| Goal of the exercise |
Copy the data exactly; pictures stay out of the copy.

| Supplied material |

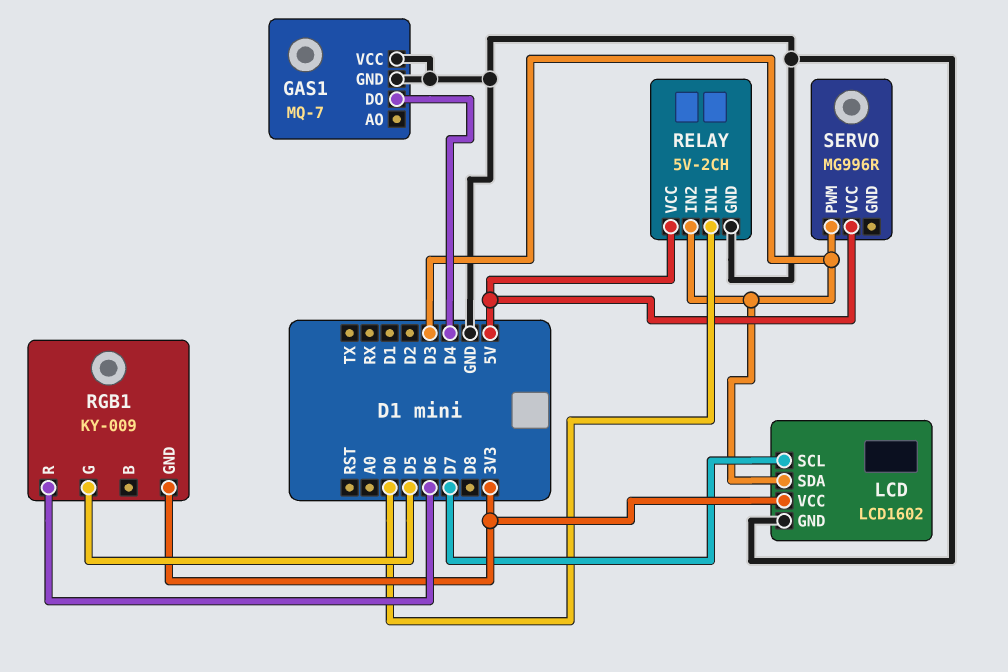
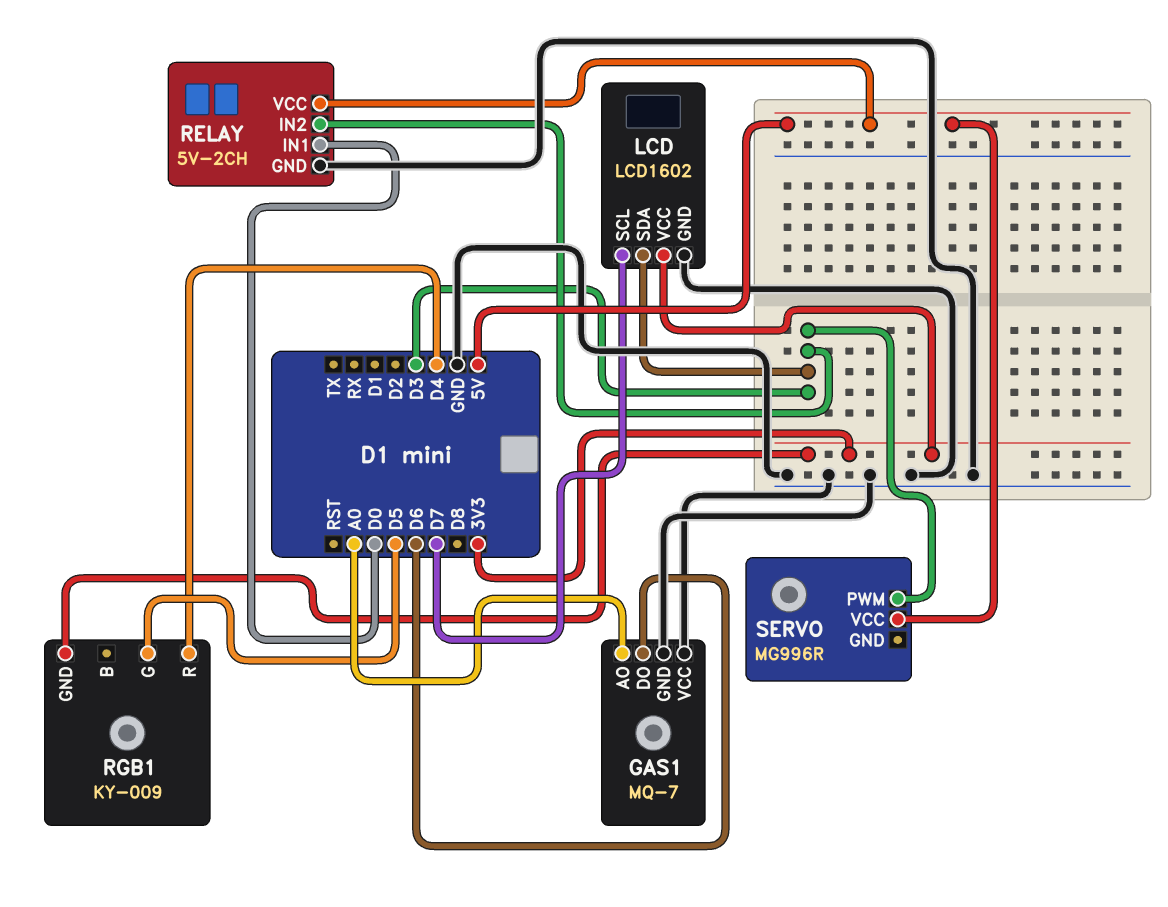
GAS1 pin AO: none -> A0
GAS1 pin DO: D4 -> D6
RGB1 pin R: D6 -> D4

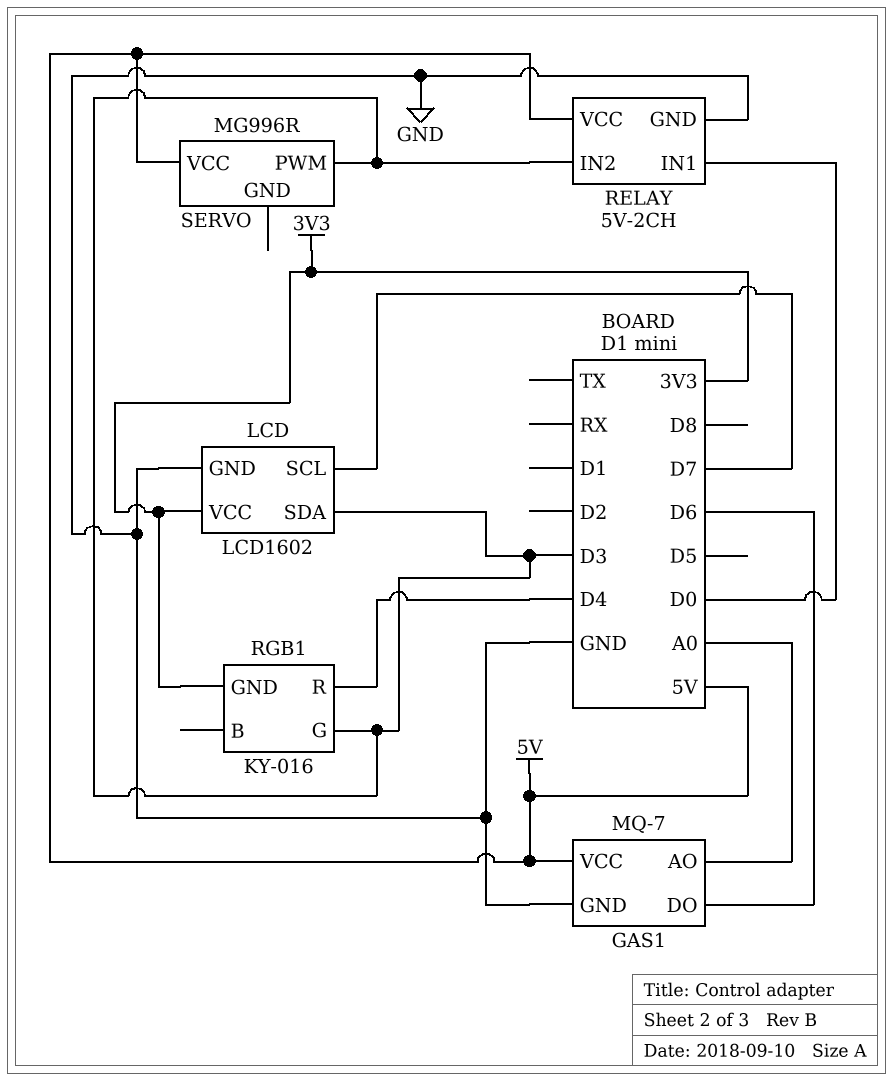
GAS1 pin VCC: GND -> 5V
RGB1: KY-009 -> KY-016
RGB1 pin G: D5 -> D3

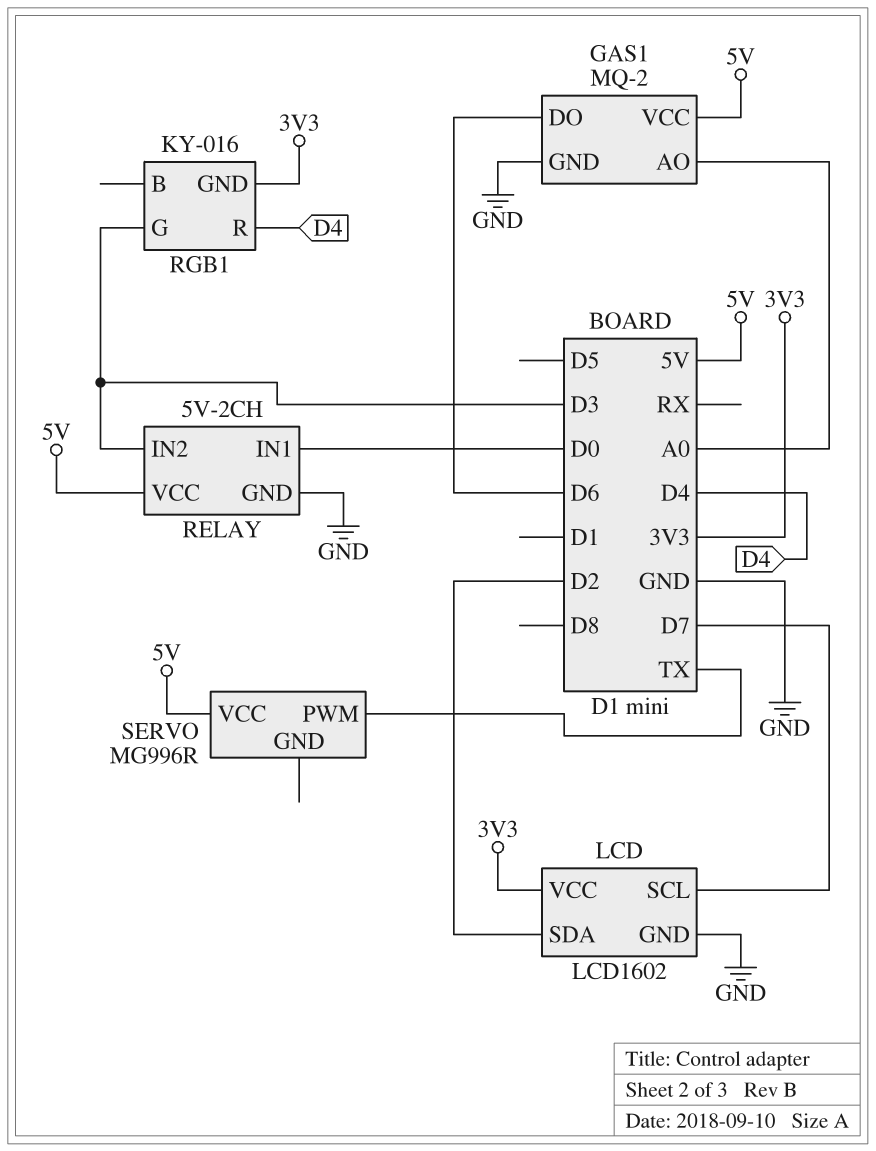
GAS1: MQ-7 -> MQ-2
LCD pin SDA: D3 -> D2
SERVO pin PWM: D3 -> TX

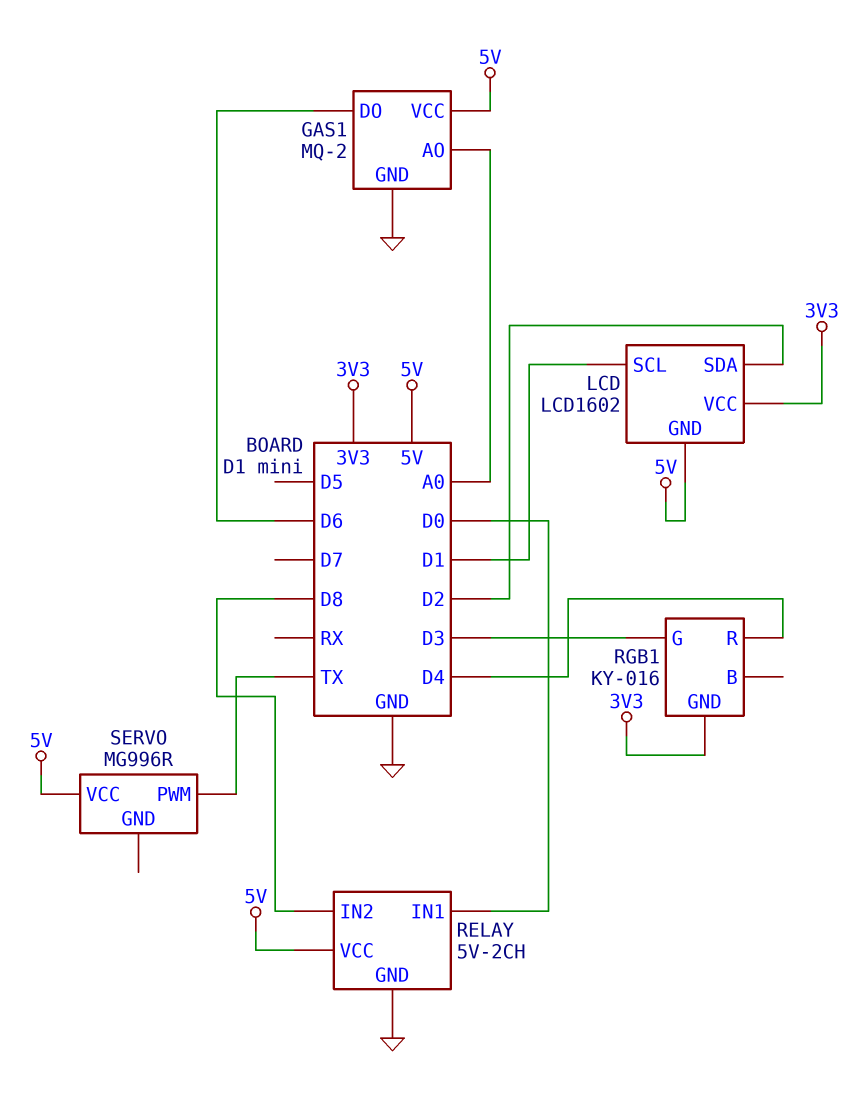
LCD pin GND: GND -> 5V
LCD pin SCL: D7 -> D1
RELAY pin IN2: D3 -> D8

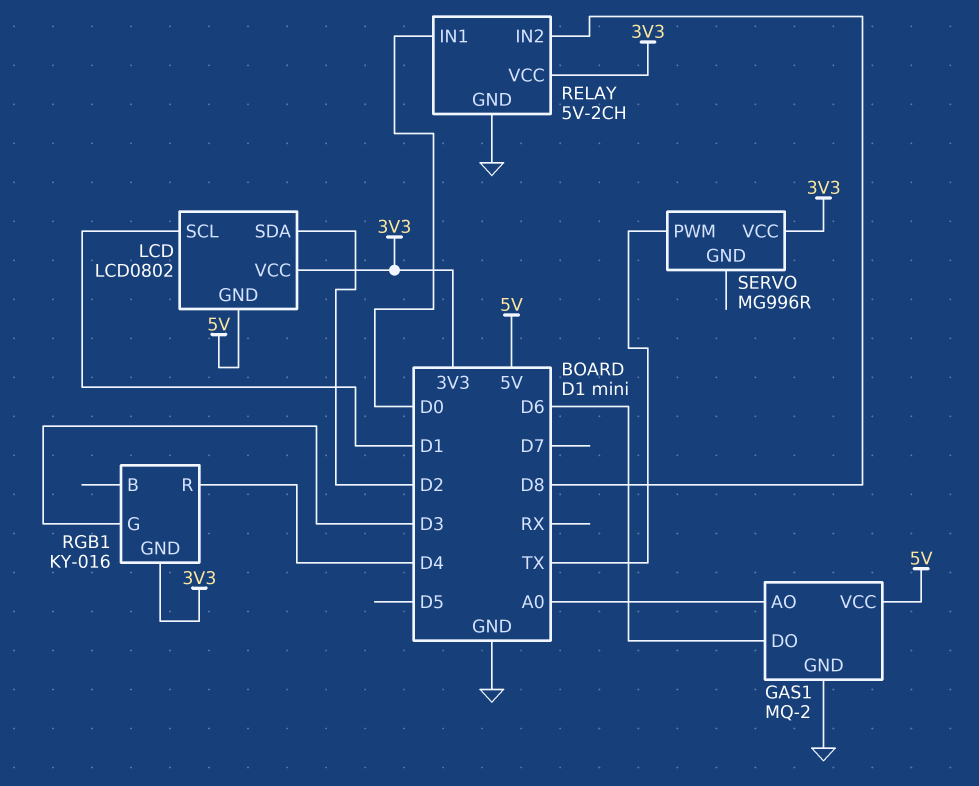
LCD: LCD1602 -> LCD0802
RELAY pin VCC: 5V -> 3V3
SERVO pin VCC: 5V -> 3V3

| Task output |
GAS1 pin AO: none -> A0
GAS1 pin DO: D4 -> D6
RGB1 pin R: D6 -> D4

GAS1 pin VCC: GND -> 5V
RGB1: KY-009 -> KY-016
RGB1 pin G: D5 -> D3

GAS1: MQ-7 -> MQ-2
LCD pin SDA: D3 -> D2
SERVO pin PWM: D3 -> TX

LCD pin GND: GND -> 5V
LCD pin SCL: D7 -> D1
RELAY pin IN2: D3 -> D8

LCD: LCD1602 -> LCD0802
RELAY pin VCC: 5V -> 3V3
SERVO pin VCC: 5V -> 3V3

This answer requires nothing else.